> _WORK TO BE COMPLETED_
Write the records below out again exactly as given, with no images.

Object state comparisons
╭──
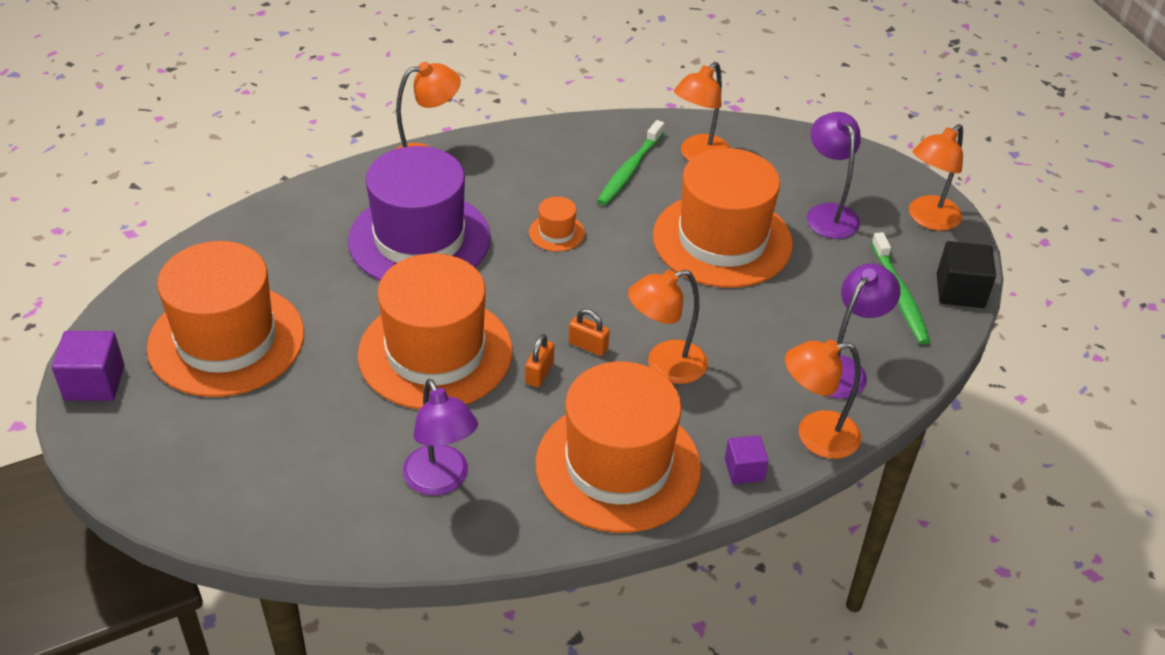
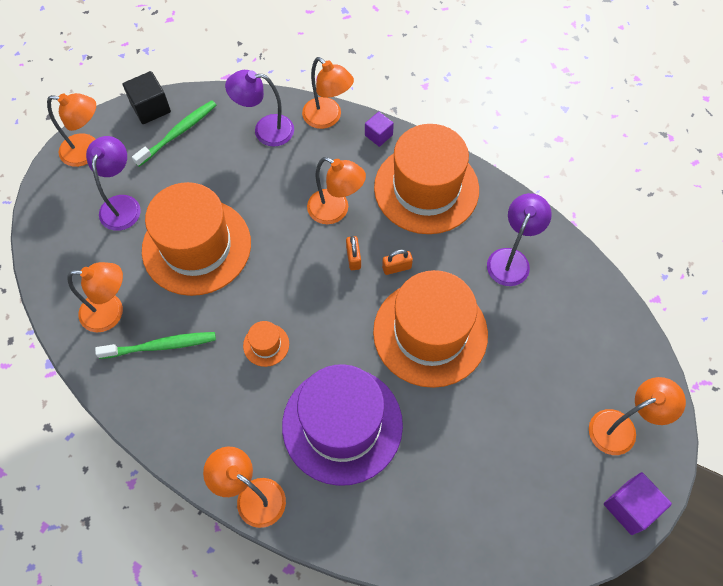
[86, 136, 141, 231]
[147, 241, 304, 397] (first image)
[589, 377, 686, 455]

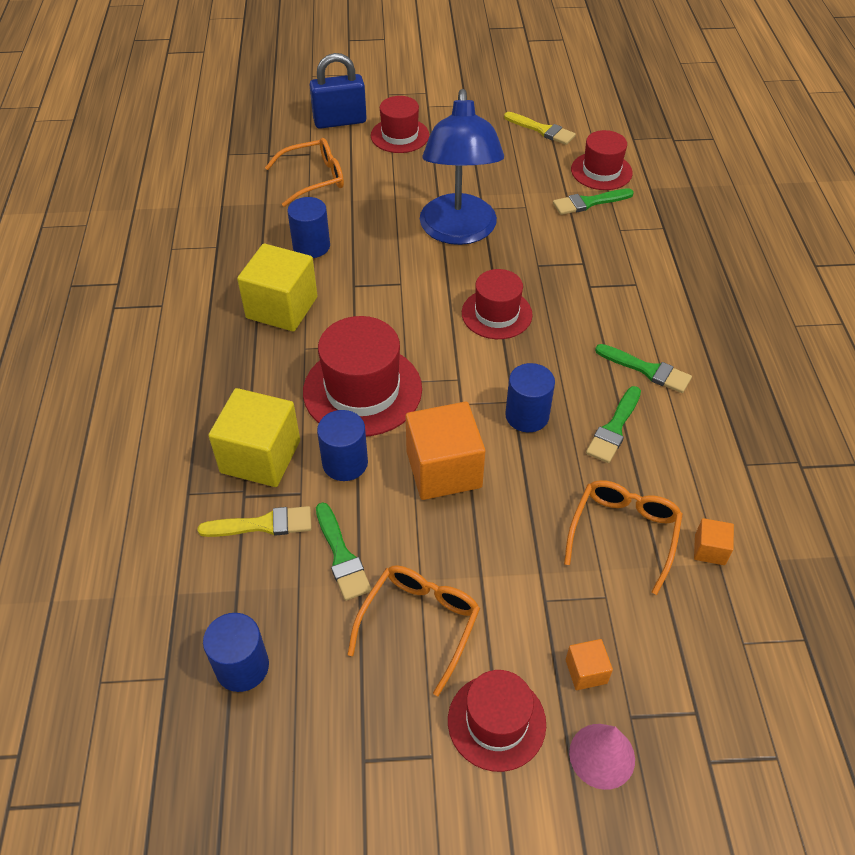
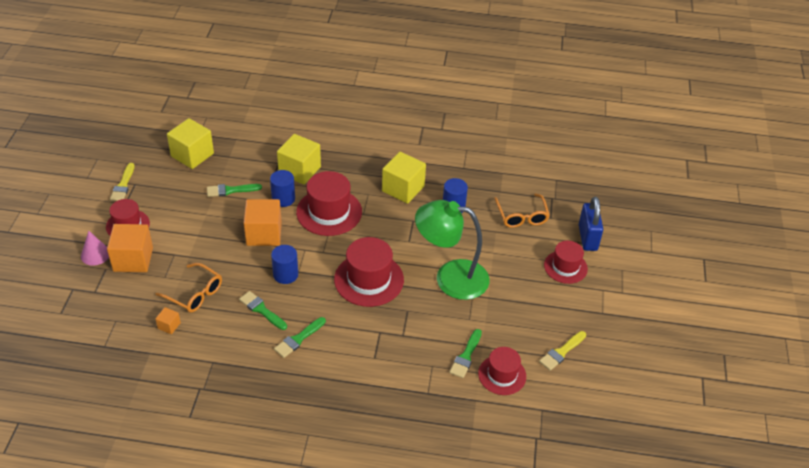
[415, 200, 489, 300]
[449, 329, 482, 378]
[334, 237, 404, 307]
[110, 163, 135, 201]
[347, 565, 480, 696] (first image)
[167, 118, 214, 169]
[107, 224, 153, 272]

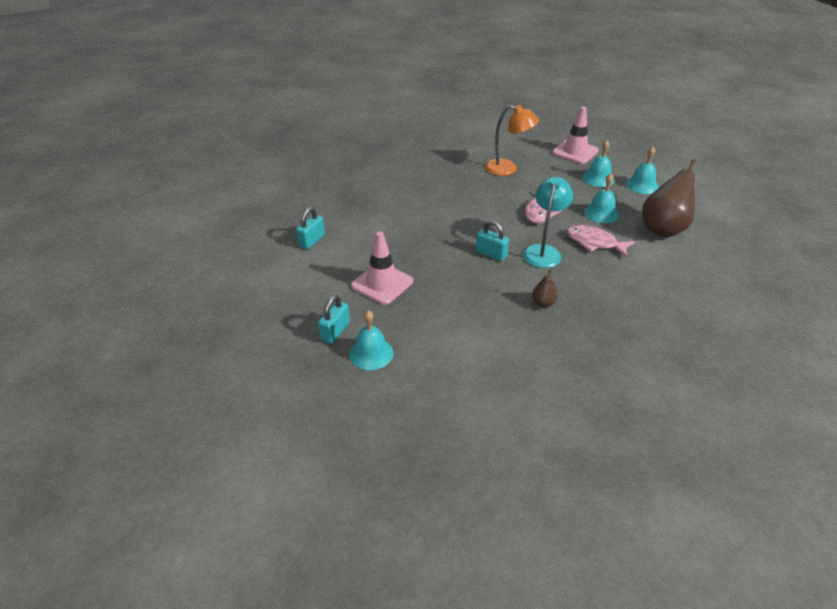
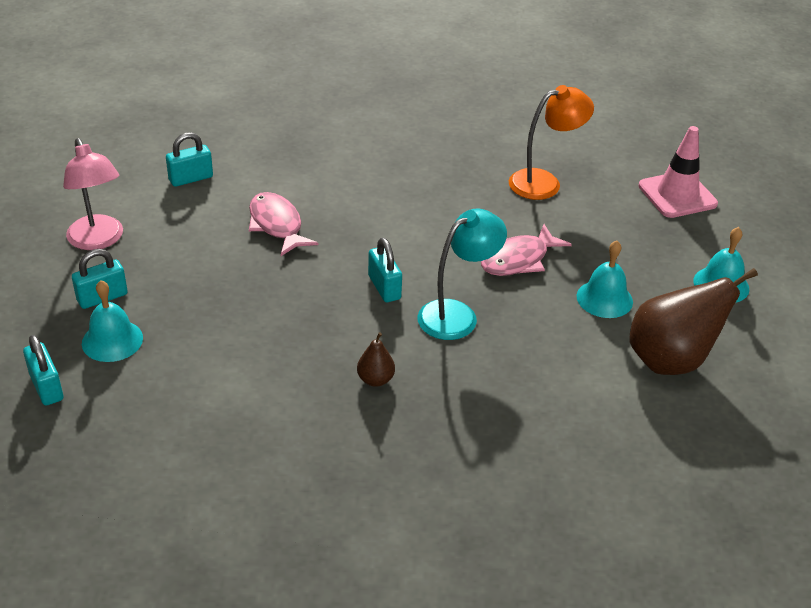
[509, 85, 594, 200]
[582, 140, 615, 187] (first image)
[249, 192, 318, 256]
[351, 232, 413, 305] (first image)
[63, 138, 123, 250]
[23, 335, 63, 406]

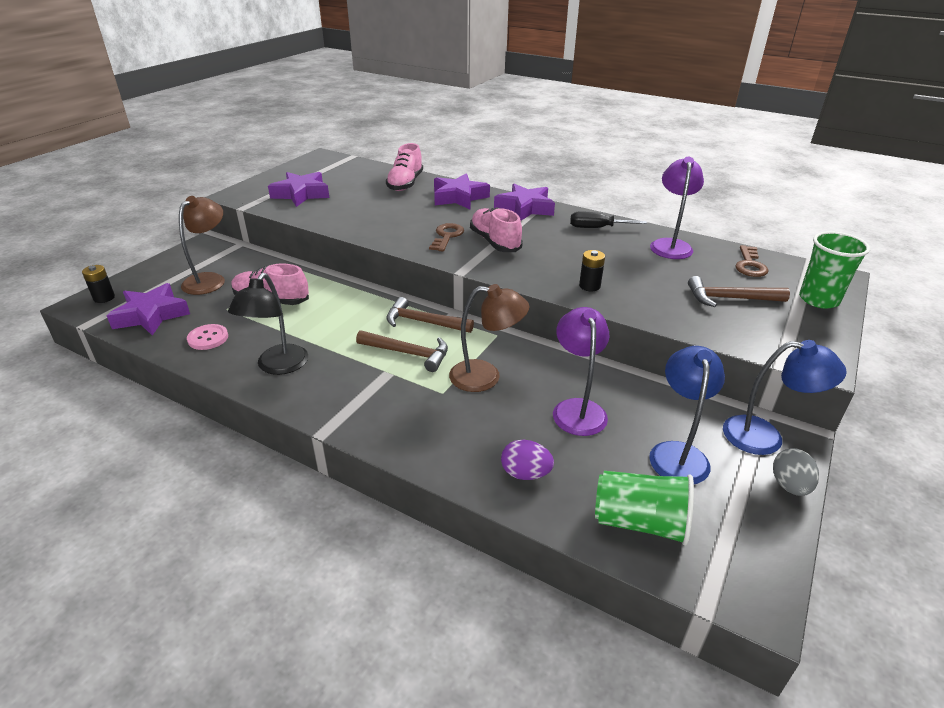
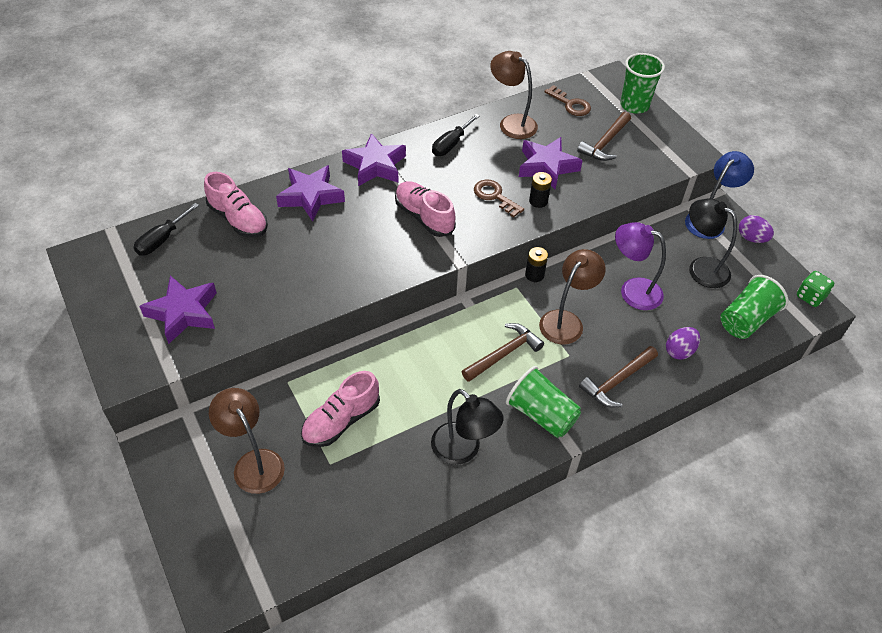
[490, 51, 538, 139]
[395, 181, 456, 237]
[474, 180, 524, 217]
[525, 247, 548, 282]
[519, 137, 583, 190]
[579, 346, 658, 407]
[187, 324, 228, 350] (first image)
[689, 198, 737, 288]
[739, 215, 774, 243]
[133, 203, 199, 256]
[797, 271, 834, 307]
[506, 366, 581, 438]

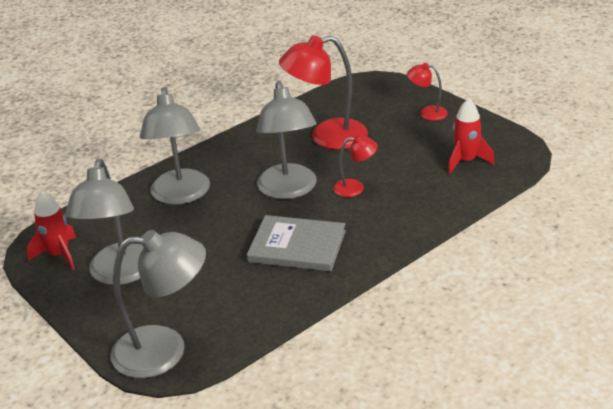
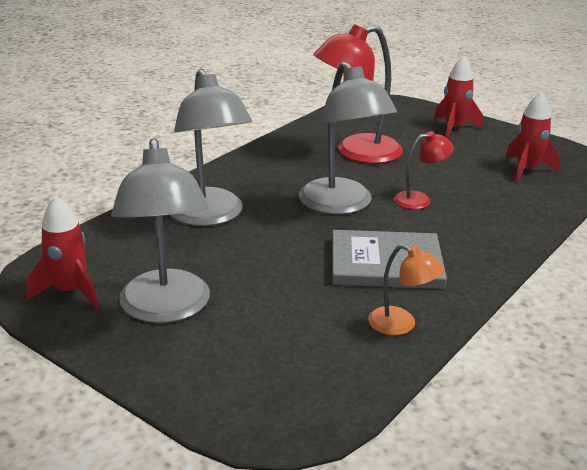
[434, 56, 483, 139]
[110, 230, 206, 378] (first image)
[368, 244, 444, 335]

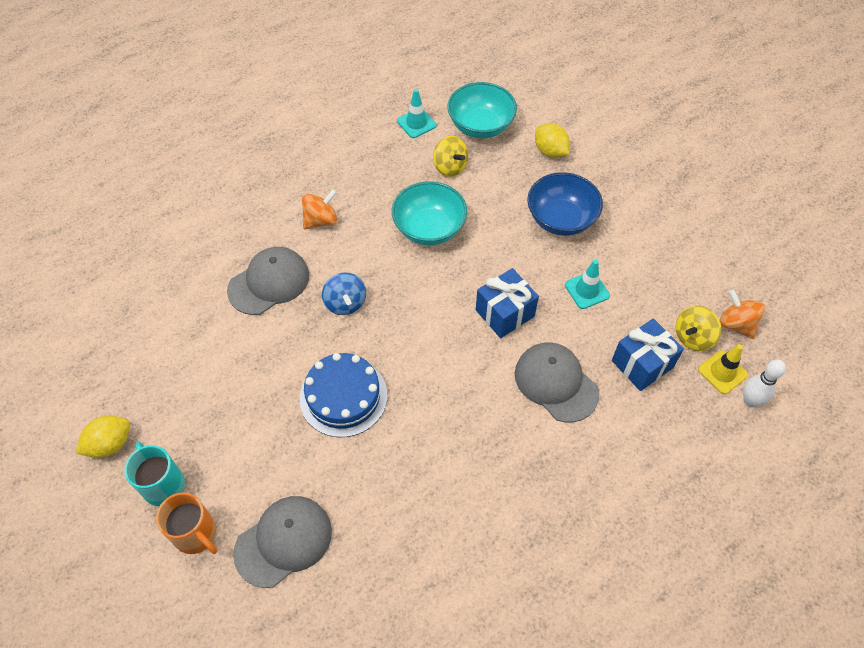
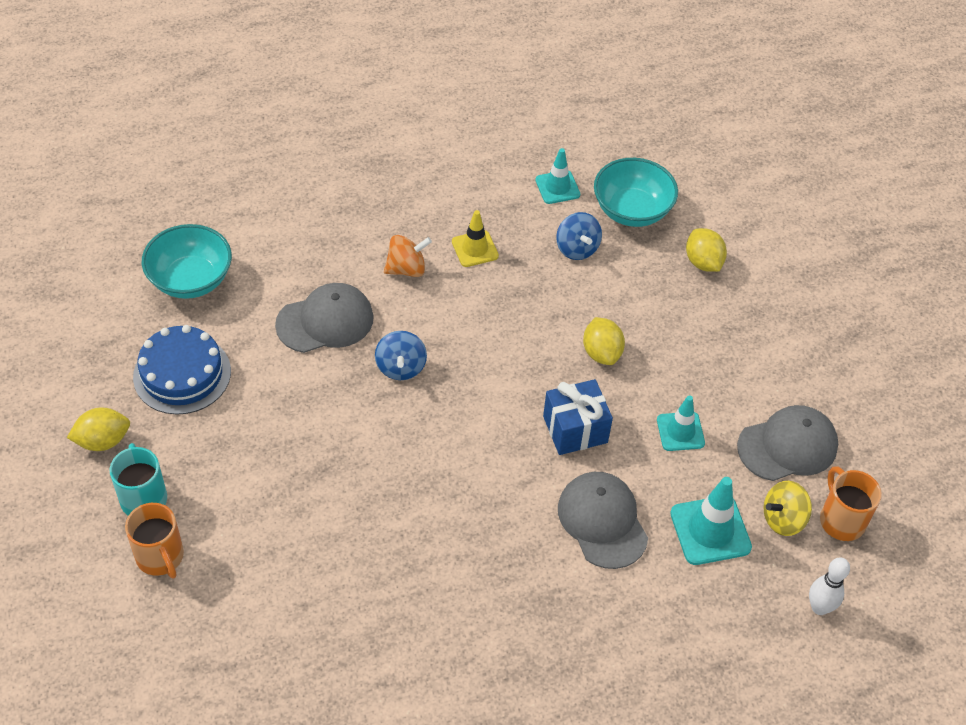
[556, 212, 602, 260]
[527, 172, 603, 236] (first image)
[142, 224, 232, 299]
[820, 466, 882, 541]
[670, 477, 752, 565]
[452, 210, 499, 267]
[133, 325, 231, 415]
[737, 405, 838, 481]
[583, 317, 625, 365]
╰──
> _OUTPUT FOR THIS EXERCISE_
[86, 136, 141, 231]
[147, 241, 304, 397] (first image)
[589, 377, 686, 455]

[415, 200, 489, 300]
[449, 329, 482, 378]
[334, 237, 404, 307]
[110, 163, 135, 201]
[347, 565, 480, 696] (first image)
[167, 118, 214, 169]
[107, 224, 153, 272]

[509, 85, 594, 200]
[582, 140, 615, 187] (first image)
[249, 192, 318, 256]
[351, 232, 413, 305] (first image)
[63, 138, 123, 250]
[23, 335, 63, 406]

[490, 51, 538, 139]
[395, 181, 456, 237]
[474, 180, 524, 217]
[525, 247, 548, 282]
[519, 137, 583, 190]
[579, 346, 658, 407]
[187, 324, 228, 350] (first image)
[689, 198, 737, 288]
[739, 215, 774, 243]
[133, 203, 199, 256]
[797, 271, 834, 307]
[506, 366, 581, 438]

[434, 56, 483, 139]
[110, 230, 206, 378] (first image)
[368, 244, 444, 335]

[556, 212, 602, 260]
[527, 172, 603, 236] (first image)
[142, 224, 232, 299]
[820, 466, 882, 541]
[670, 477, 752, 565]
[452, 210, 499, 267]
[133, 325, 231, 415]
[737, 405, 838, 481]
[583, 317, 625, 365]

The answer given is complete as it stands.